» Your goal:
Give the records again in full, exactly as they appear, but without the pictures.

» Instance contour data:
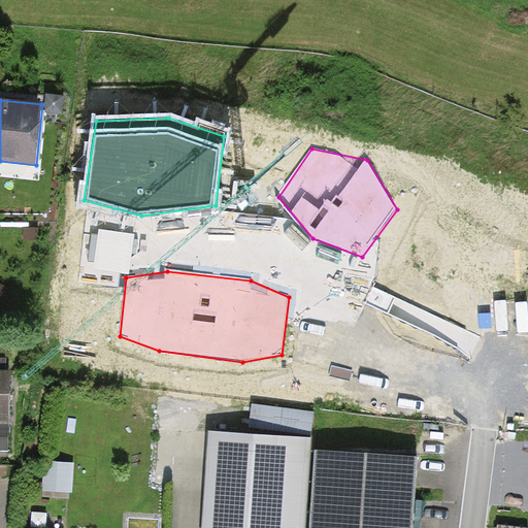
[(0,426),(9,426),(10,426),(11,371),(0,370),(0,426)]
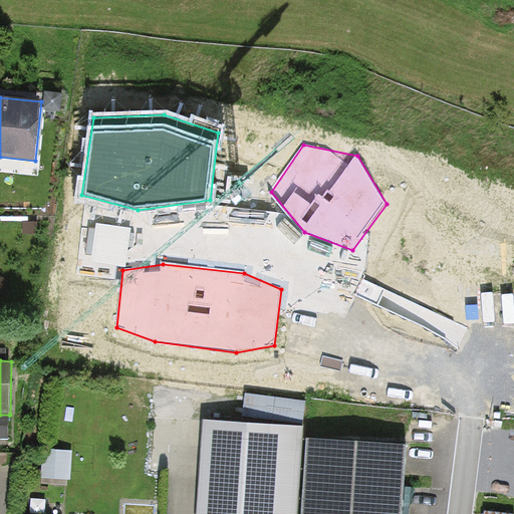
[(249,392),(247,415),(307,420),(309,398),(249,392)]
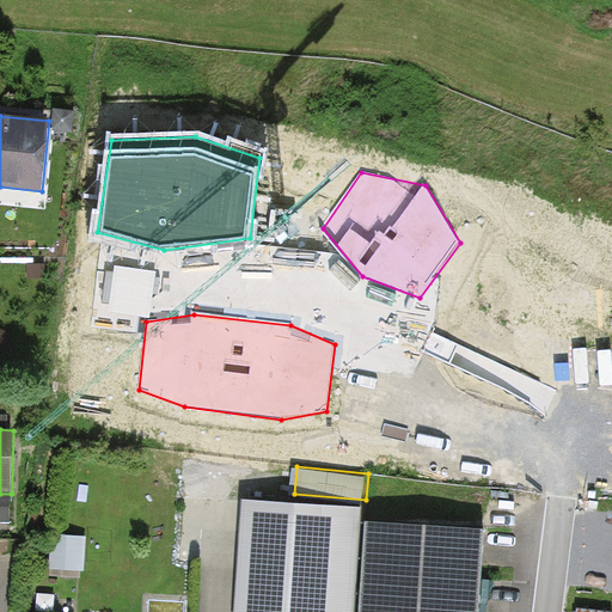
[(0,524),(11,524),(11,494),(0,494),(0,524)]
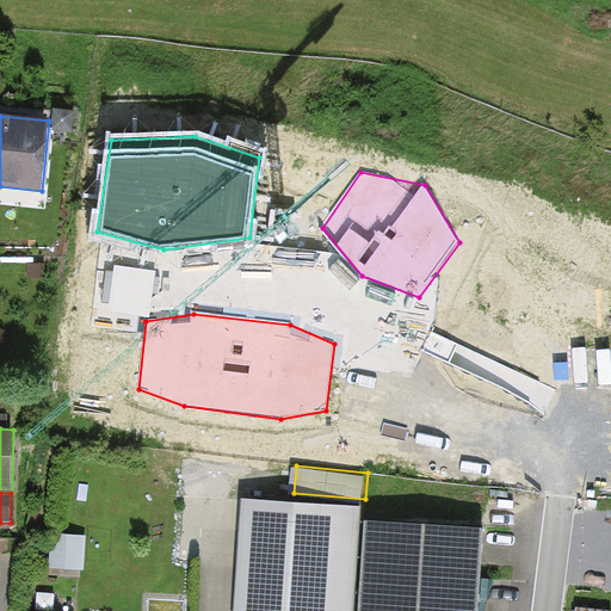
[(236,610),(358,610),(364,520),(365,507),(244,500),(236,610)]
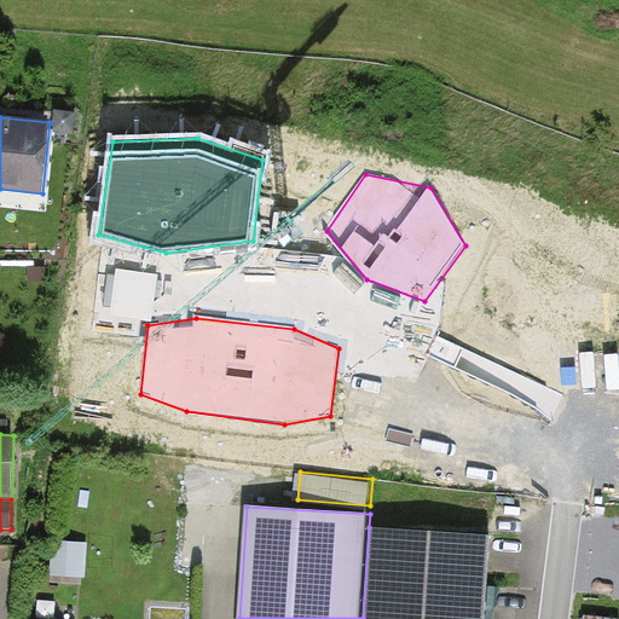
[(482,618),(487,537),(369,527),(363,618),(482,618)]
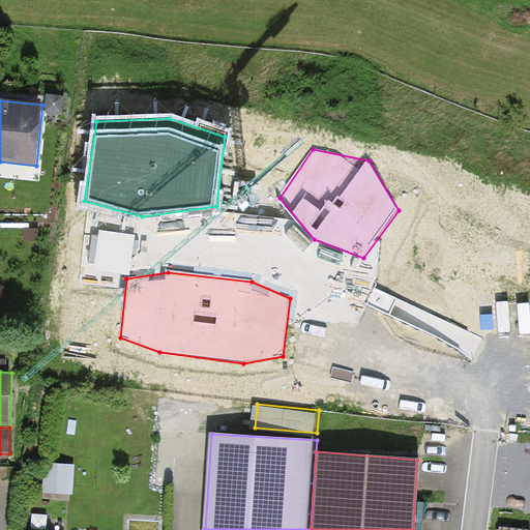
[(74,495),(75,466),(46,465),(43,493),(74,495)]
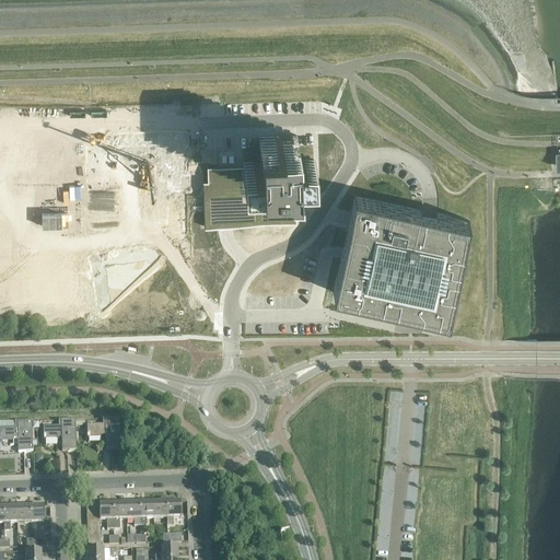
[(208,182),(202,182),(202,183),(203,216),(205,228),(296,224),(295,195),(302,195),(315,195),(314,189),(314,178),(314,171),(314,160),(307,161),(296,161),(296,152),(296,136),(275,136),(264,137),(259,137),(259,147),(260,162),(253,162),(243,163),(244,166),(233,166),(207,167),(208,182)]
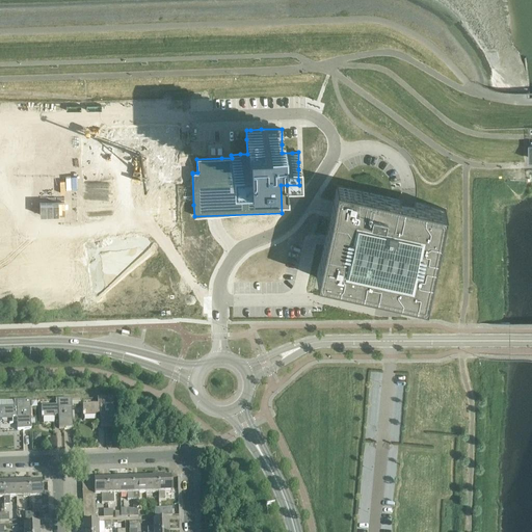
[(124,175),(100,176),(102,218),(194,216),(193,205),(192,174),(171,174),(170,132),(123,134),(124,175)]
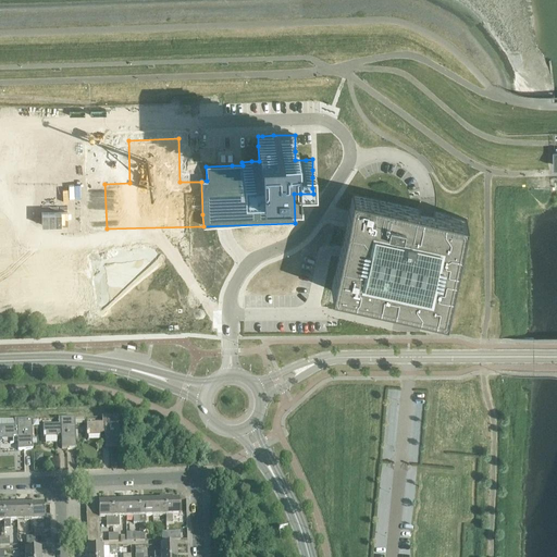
[(338,258),(331,291),(406,307),(445,316),(449,300),(467,220),(446,214),(435,212),(434,212),(433,212),(419,209),(418,209),(353,195),(348,212),(345,226),(345,229),(341,247),(338,258)]
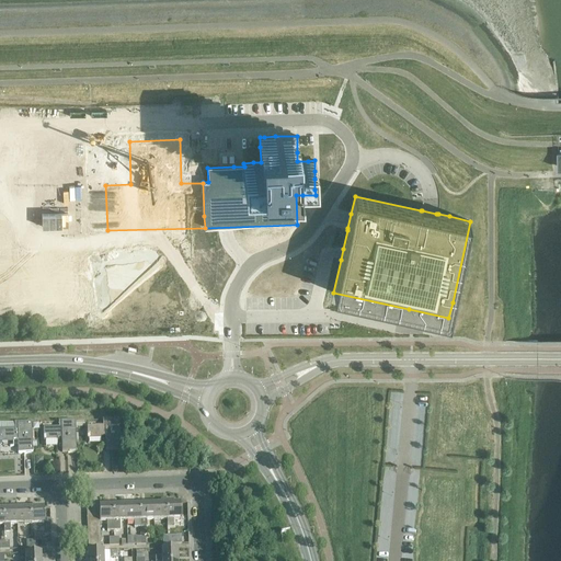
[(106,438),(106,453),(121,451),(119,421),(105,421),(106,427),(88,428),(89,438),(106,438)]
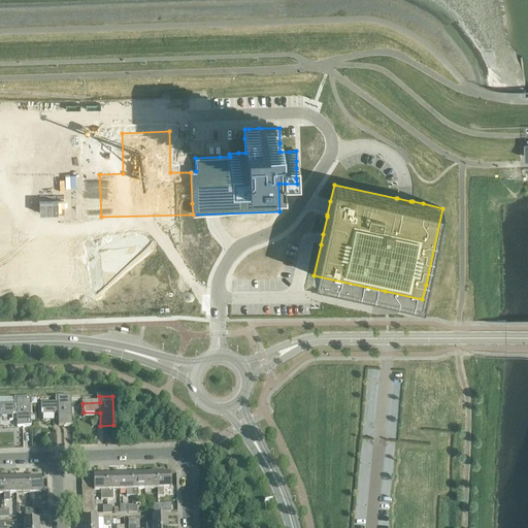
[(18,415),(18,428),(31,427),(30,398),(17,399),(17,404),(0,405),(1,416),(18,415)]
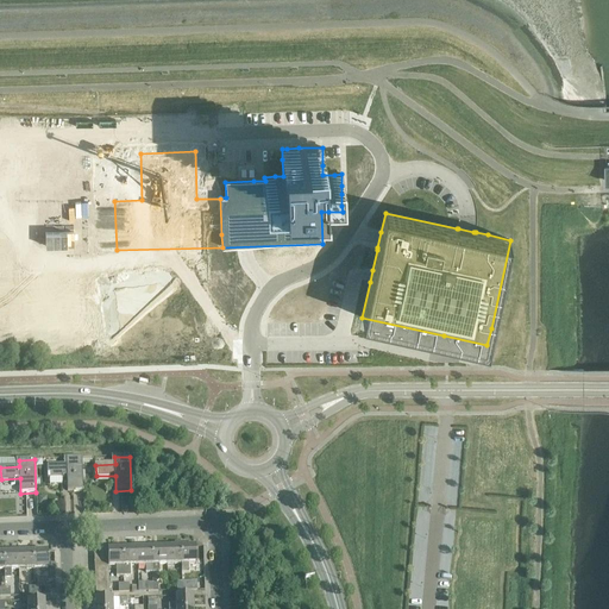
[(67,477),(67,493),(83,493),(82,459),(67,459),(67,465),(46,466),(46,478),(67,477)]
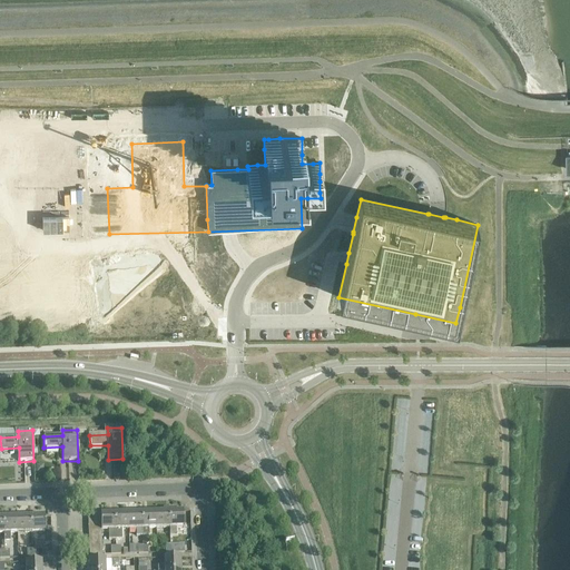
[(164,512),(156,512),(157,529),(170,528),(169,508),(164,508),(164,512)]
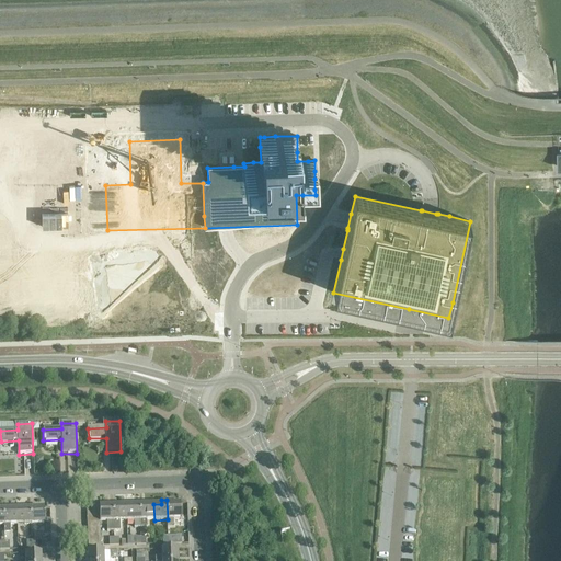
[(172,500),(167,500),(168,519),(168,527),(174,526),(174,519),(181,519),(181,503),(172,503),(172,500)]
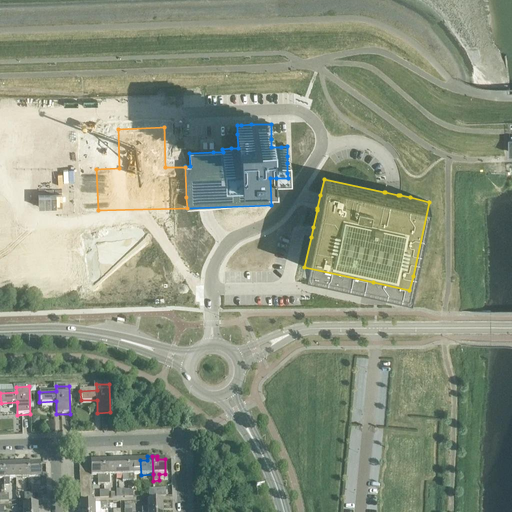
[(128,460),(115,461),(116,476),(122,476),(123,482),(129,482),(128,460)]
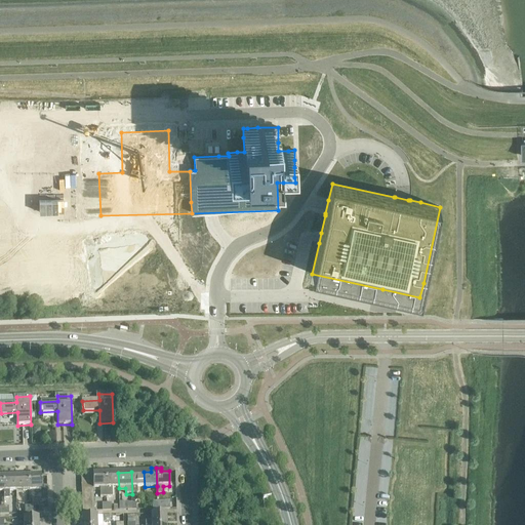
[(144,472),(131,472),(132,494),(137,494),(137,487),(145,487),(144,472)]
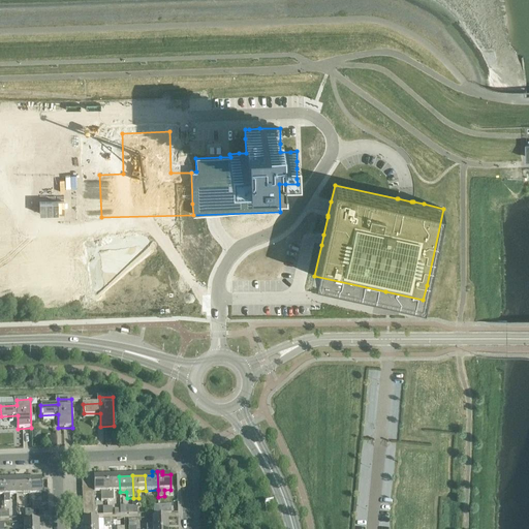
[(93,481),(94,487),(94,493),(100,492),(101,501),(107,501),(106,476),(93,477),(93,481)]
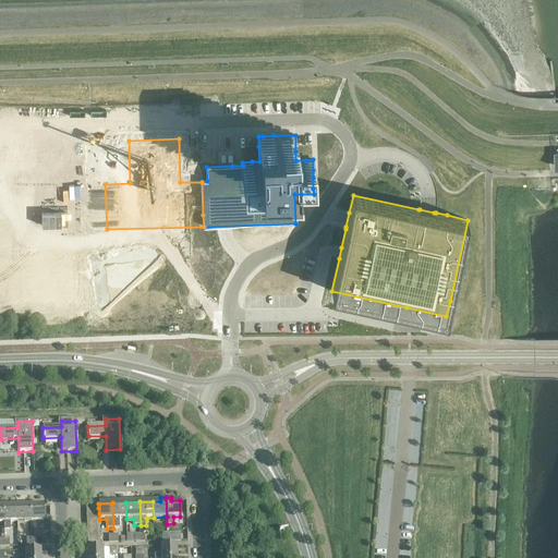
[(125,502),(112,502),(113,529),(120,529),(119,519),(126,519),(125,502)]
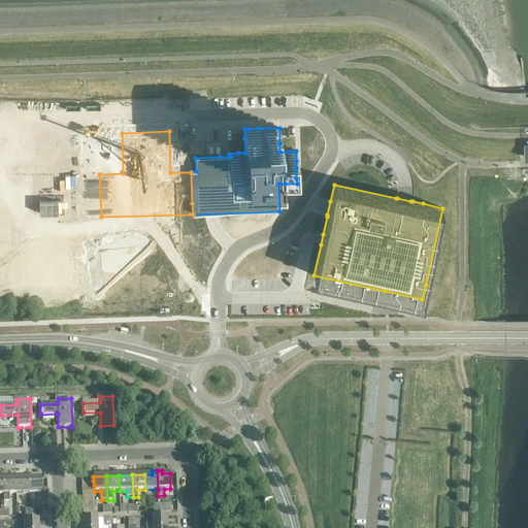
[(4,480),(4,495),(4,501),(9,501),(9,495),(17,494),(15,479),(4,480)]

» Expected output:
[(0,426),(9,426),(10,426),(11,371),(0,370),(0,426)]
[(249,392),(247,415),(307,420),(309,398),(249,392)]
[(0,524),(11,524),(11,494),(0,494),(0,524)]
[(236,610),(358,610),(364,520),(365,507),(244,500),(236,610)]
[(482,618),(487,537),(369,527),(363,618),(482,618)]
[(74,495),(75,466),(46,465),(43,493),(74,495)]
[(208,182),(202,182),(202,183),(203,216),(205,228),(296,224),(295,195),(302,195),(315,195),(314,189),(314,178),(314,171),(314,160),(307,161),(296,161),(296,152),(296,136),(275,136),(264,137),(259,137),(259,147),(260,162),(253,162),(243,163),(244,166),(233,166),(207,167),(208,182)]
[(124,175),(100,176),(102,218),(194,216),(193,205),(192,174),(171,174),(170,132),(123,134),(124,175)]
[(338,258),(331,291),(406,307),(445,316),(449,300),(467,220),(446,214),(435,212),(434,212),(433,212),(419,209),(418,209),(353,195),(348,212),(345,226),(345,229),(341,247),(338,258)]
[(106,438),(106,453),(121,451),(119,421),(105,421),(106,427),(88,428),(89,438),(106,438)]
[(18,415),(18,428),(31,427),(30,398),(17,399),(17,404),(0,405),(1,416),(18,415)]
[(67,477),(67,493),(83,493),(82,459),(67,459),(67,465),(46,466),(46,478),(67,477)]
[(164,512),(156,512),(157,529),(170,528),(169,508),(164,508),(164,512)]
[(172,500),(167,500),(168,519),(168,527),(174,526),(174,519),(181,519),(181,503),(172,503),(172,500)]
[(128,460),(115,461),(116,476),(122,476),(123,482),(129,482),(128,460)]
[(144,472),(131,472),(132,494),(137,494),(137,487),(145,487),(144,472)]
[(93,481),(94,487),(94,493),(100,492),(101,501),(107,501),(106,476),(93,477),(93,481)]
[(125,502),(112,502),(113,529),(120,529),(119,519),(126,519),(125,502)]
[(4,480),(4,495),(4,501),(9,501),(9,495),(17,494),(15,479),(4,480)]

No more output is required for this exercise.